Task prompt: Instruction for the data below: set down exactly the lines from the line with "old: pink_denera" to the line with "new: green_linuti", inclusive, and no others.

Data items

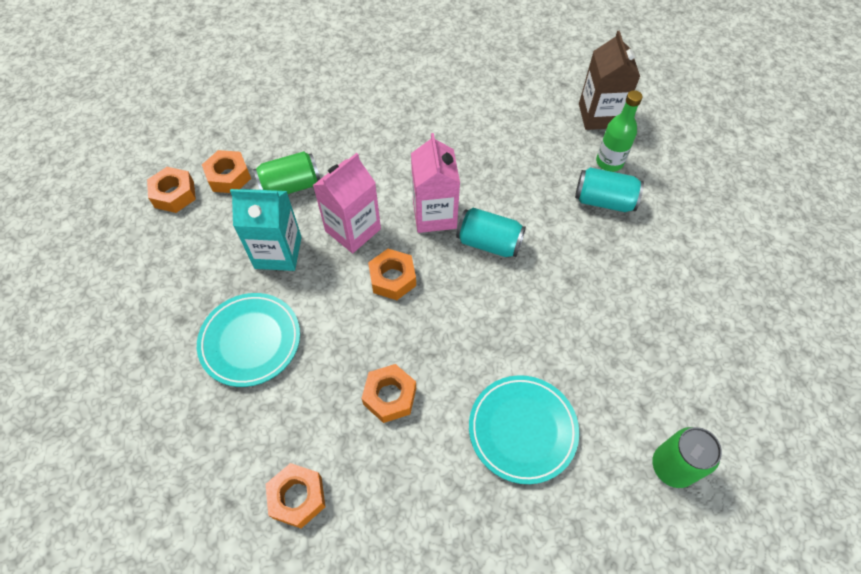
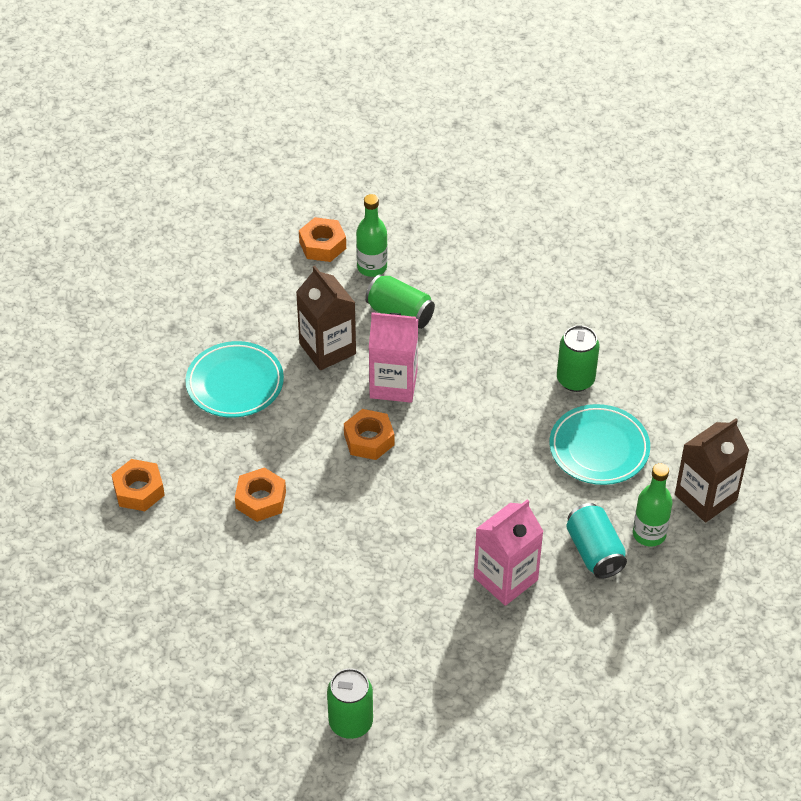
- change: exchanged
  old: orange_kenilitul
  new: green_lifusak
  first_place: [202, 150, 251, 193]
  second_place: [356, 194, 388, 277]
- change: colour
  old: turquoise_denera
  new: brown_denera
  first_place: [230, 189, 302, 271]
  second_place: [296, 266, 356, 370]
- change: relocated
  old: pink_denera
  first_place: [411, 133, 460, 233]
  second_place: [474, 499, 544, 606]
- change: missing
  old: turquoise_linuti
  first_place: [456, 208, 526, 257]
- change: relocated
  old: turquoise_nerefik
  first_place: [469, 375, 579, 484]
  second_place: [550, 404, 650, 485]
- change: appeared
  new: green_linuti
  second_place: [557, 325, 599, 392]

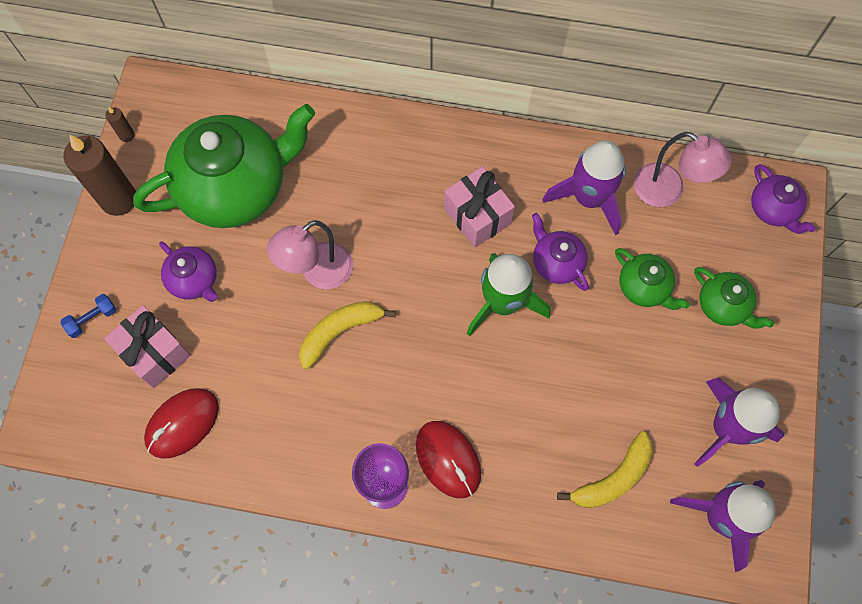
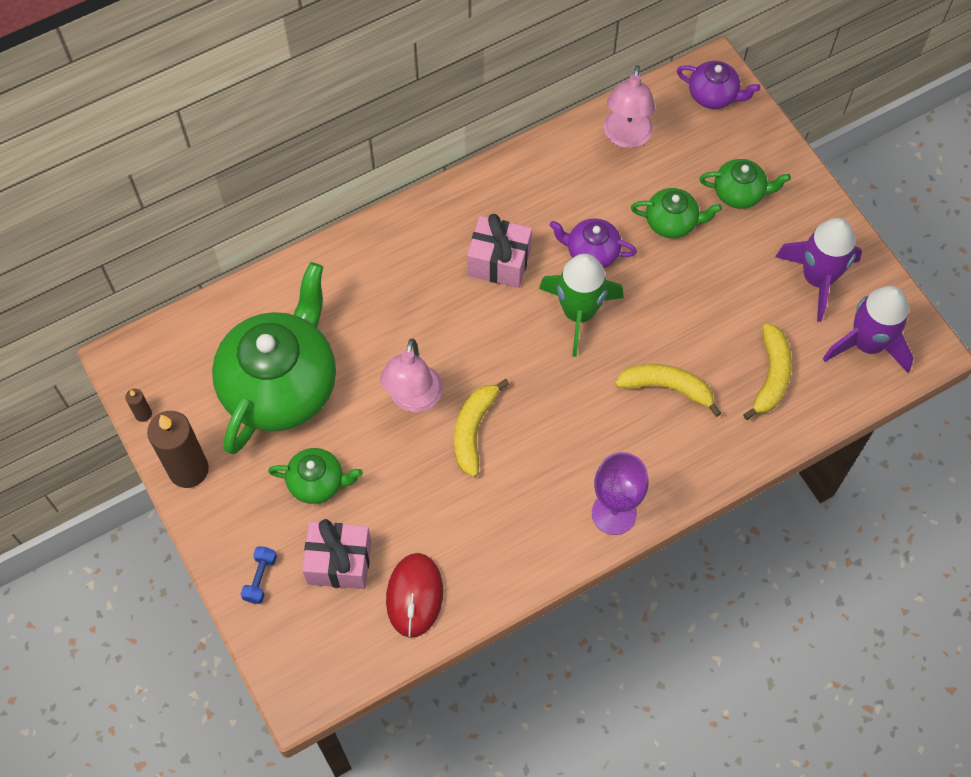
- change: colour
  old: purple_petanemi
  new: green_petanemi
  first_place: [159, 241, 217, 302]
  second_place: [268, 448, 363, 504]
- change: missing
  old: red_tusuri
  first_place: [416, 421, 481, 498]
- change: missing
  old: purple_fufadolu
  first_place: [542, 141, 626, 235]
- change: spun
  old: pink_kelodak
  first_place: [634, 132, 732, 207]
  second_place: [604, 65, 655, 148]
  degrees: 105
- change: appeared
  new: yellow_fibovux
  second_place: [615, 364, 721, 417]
--
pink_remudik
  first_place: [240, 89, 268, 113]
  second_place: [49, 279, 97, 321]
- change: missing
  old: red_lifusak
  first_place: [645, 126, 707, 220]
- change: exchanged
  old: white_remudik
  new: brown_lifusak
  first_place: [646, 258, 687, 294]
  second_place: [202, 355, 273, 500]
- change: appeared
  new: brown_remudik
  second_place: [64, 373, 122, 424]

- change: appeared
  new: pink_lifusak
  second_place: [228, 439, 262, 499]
--
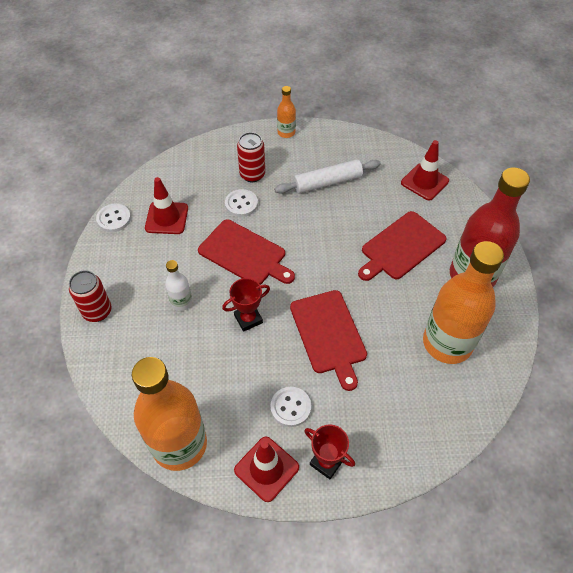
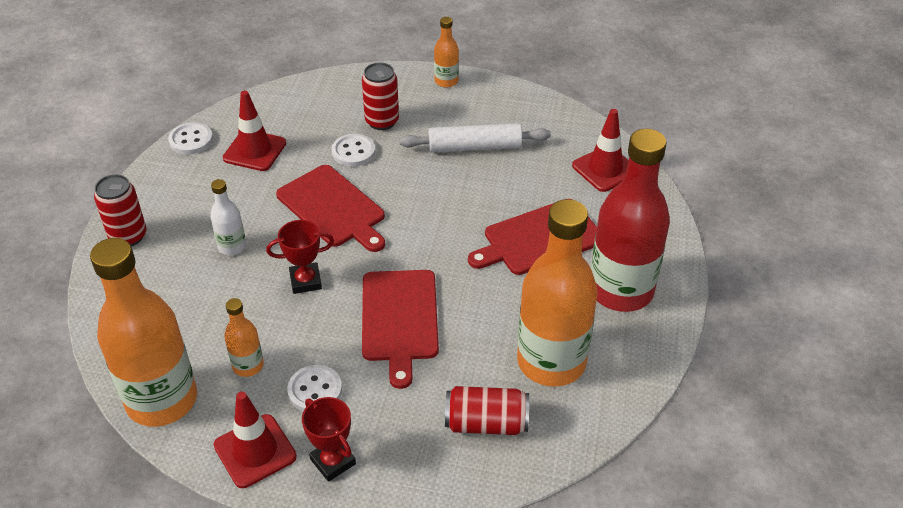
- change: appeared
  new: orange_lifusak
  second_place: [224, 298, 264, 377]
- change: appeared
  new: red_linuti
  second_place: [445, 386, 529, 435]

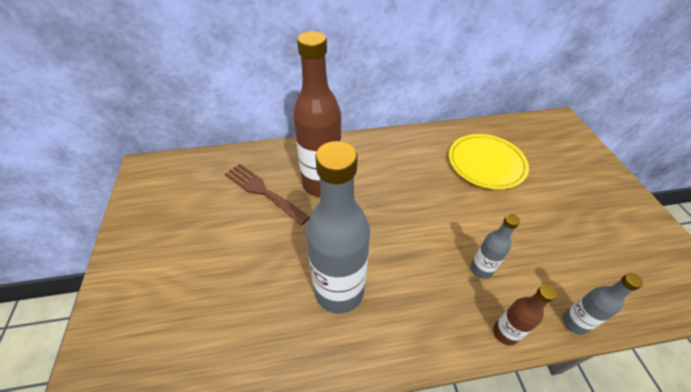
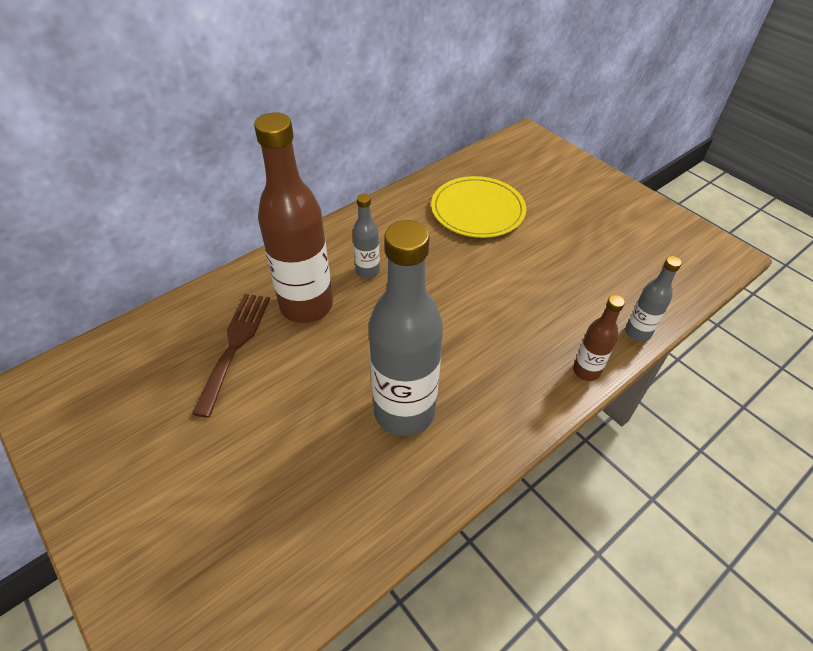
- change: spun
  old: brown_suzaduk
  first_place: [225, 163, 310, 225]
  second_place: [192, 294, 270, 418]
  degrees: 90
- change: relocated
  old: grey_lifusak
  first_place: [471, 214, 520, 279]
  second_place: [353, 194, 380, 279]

Solution to the problem:
  old: pink_denera
  first_place: [411, 133, 460, 233]
  second_place: [474, 499, 544, 606]
- change: missing
  old: turquoise_linuti
  first_place: [456, 208, 526, 257]
- change: relocated
  old: turquoise_nerefik
  first_place: [469, 375, 579, 484]
  second_place: [550, 404, 650, 485]
- change: appeared
  new: green_linuti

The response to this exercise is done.